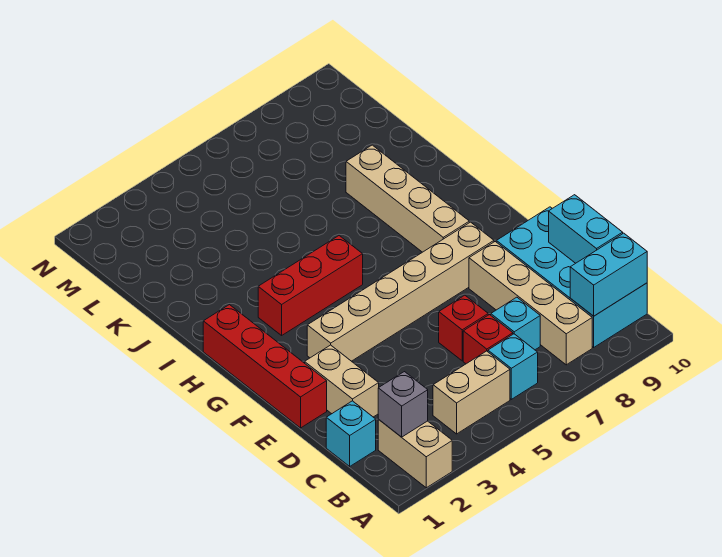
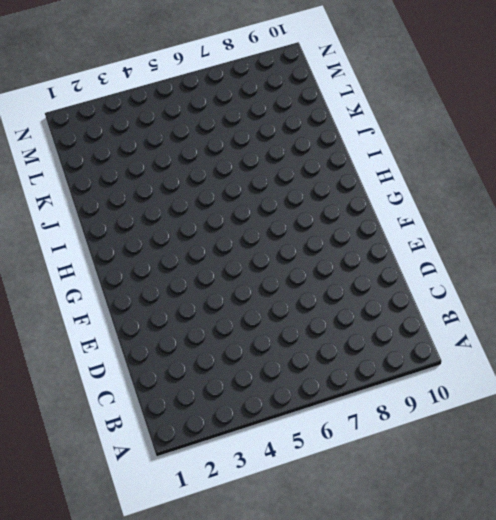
none -> tan brick A2:B2 level 1
none -> tan brick B4:B5 level 1
none -> cyan brick B6 level 1

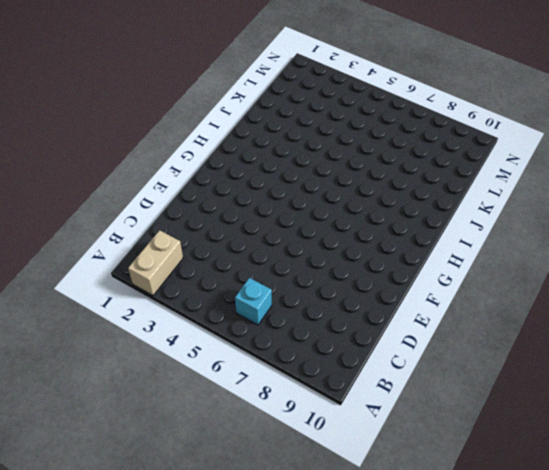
none -> tan brick B4:B5 level 1
none -> tan brick B8:E8 level 1
none -> cyan brick B9:E10 level 1

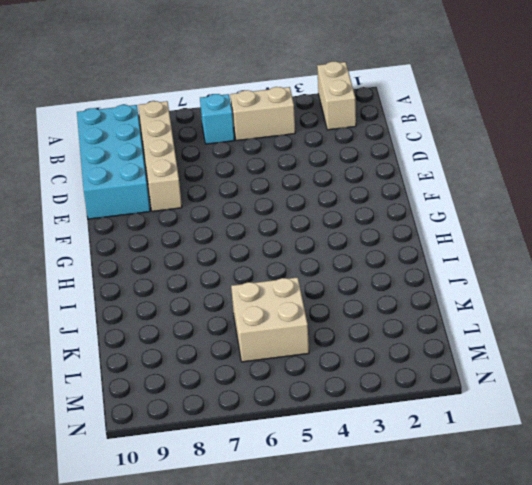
tan brick K5:L6 level 1 -> none
none -> cyan brick C1 level 1
none -> red brick C6 level 1
none -> cyan brick C7 level 1

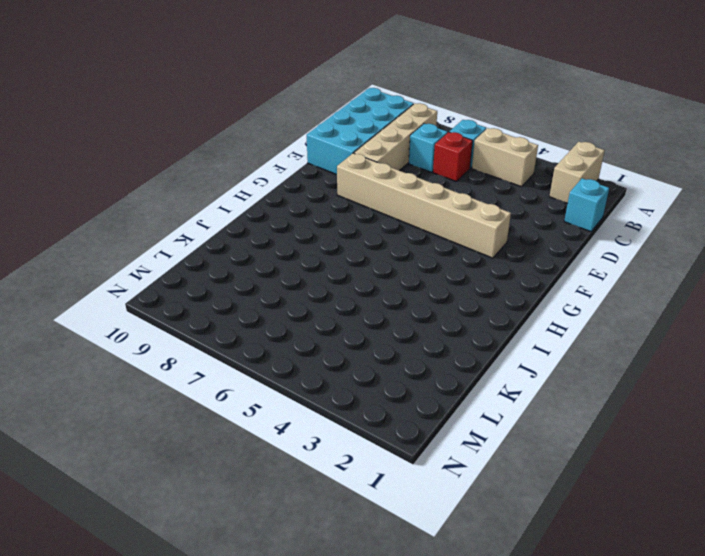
none -> tan brick D2:E2 level 1
none -> red brick D6 level 1
none -> red brick E1:H1 level 1

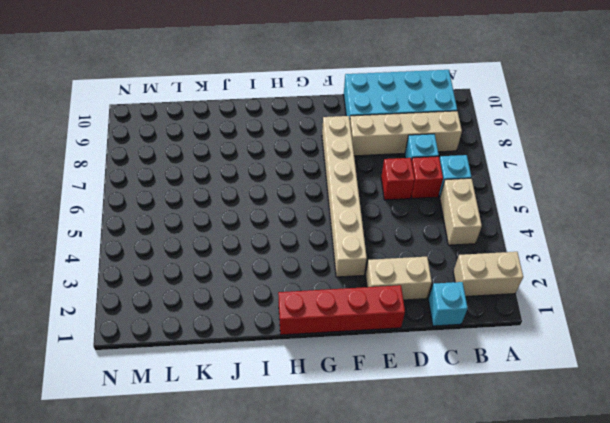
none -> tan brick G8:J8 level 1
none -> red brick H3:H5 level 1
none -> grey brick B2 level 2

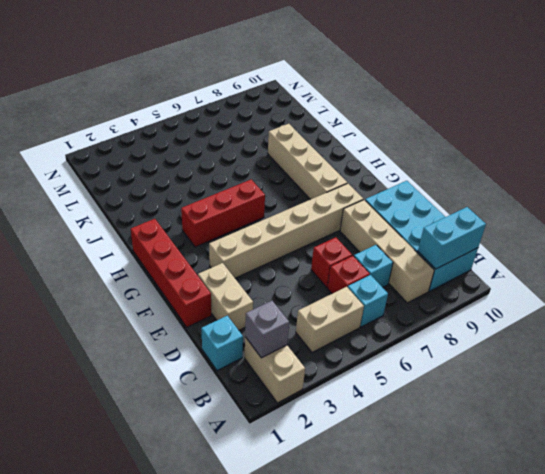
none -> cyan brick C10:D10 level 2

########

Every line of the listing must be reproduced exactly, though the pictures are to be left out.

none -> tan brick A2:B2 level 1
none -> tan brick B4:B5 level 1
none -> cyan brick B6 level 1

none -> tan brick B4:B5 level 1
none -> tan brick B8:E8 level 1
none -> cyan brick B9:E10 level 1

tan brick K5:L6 level 1 -> none
none -> cyan brick C1 level 1
none -> red brick C6 level 1
none -> cyan brick C7 level 1

none -> tan brick D2:E2 level 1
none -> red brick D6 level 1
none -> red brick E1:H1 level 1

none -> tan brick G8:J8 level 1
none -> red brick H3:H5 level 1
none -> grey brick B2 level 2

none -> cyan brick C10:D10 level 2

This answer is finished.